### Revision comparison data
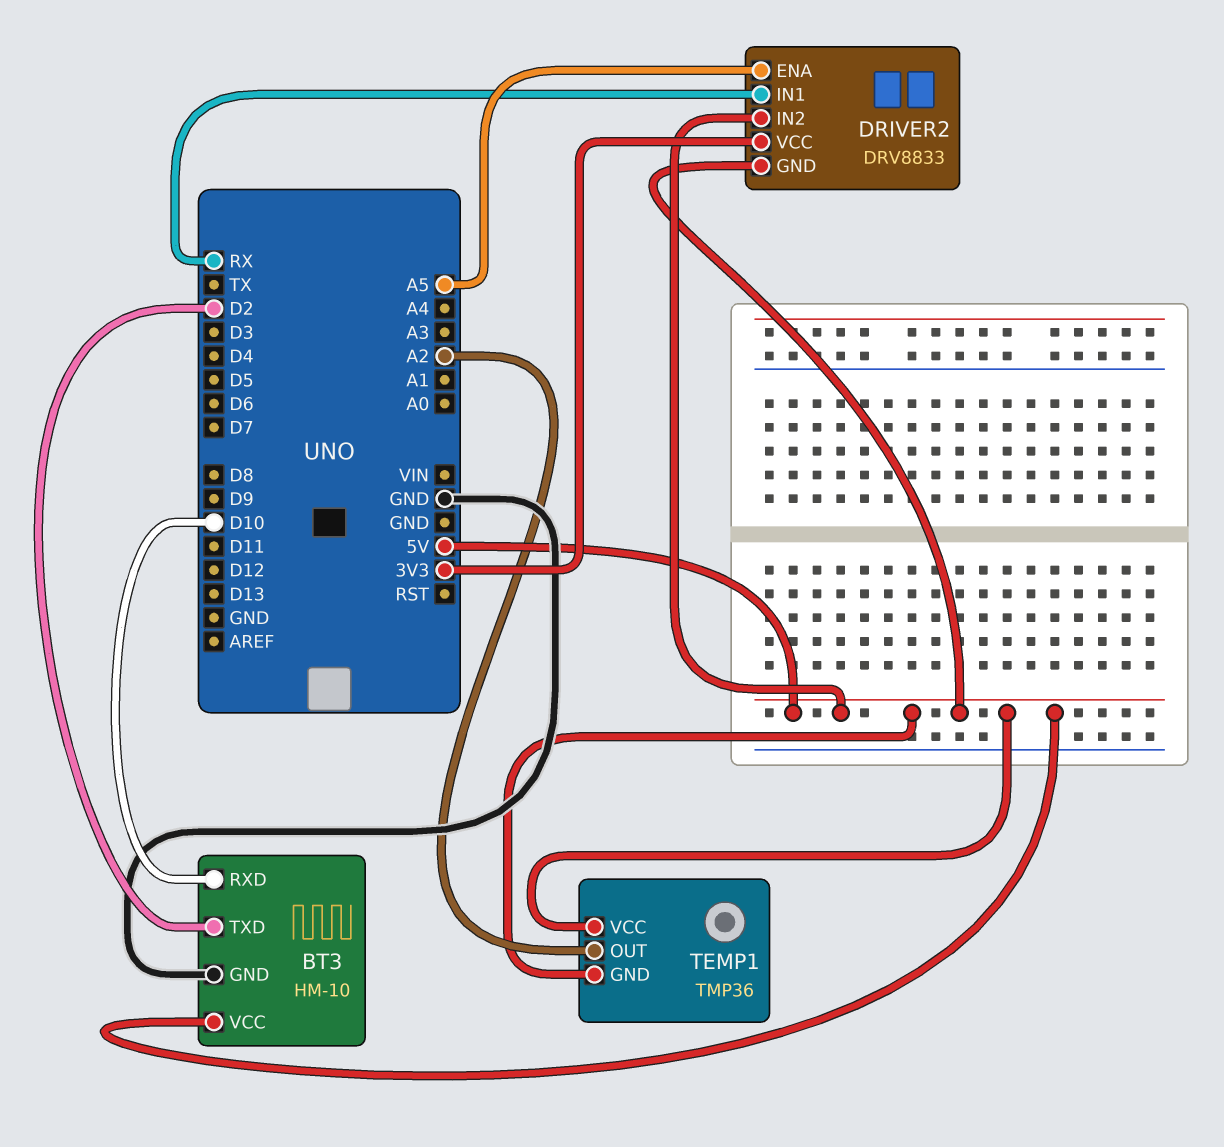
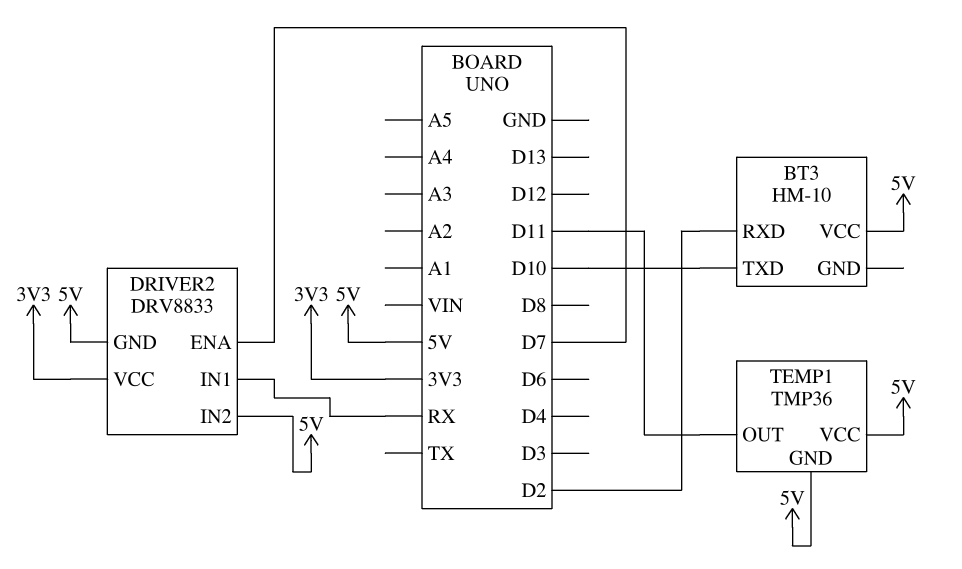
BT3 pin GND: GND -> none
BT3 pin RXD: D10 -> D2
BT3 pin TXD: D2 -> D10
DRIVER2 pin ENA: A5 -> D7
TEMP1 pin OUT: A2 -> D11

### What the task asks
Retype exactly, and only, the lines from the line holding "BT3 pin RXD: D10 -> D2" through the last line of the data; both of those lines count.

### Completed task
BT3 pin RXD: D10 -> D2
BT3 pin TXD: D2 -> D10
DRIVER2 pin ENA: A5 -> D7
TEMP1 pin OUT: A2 -> D11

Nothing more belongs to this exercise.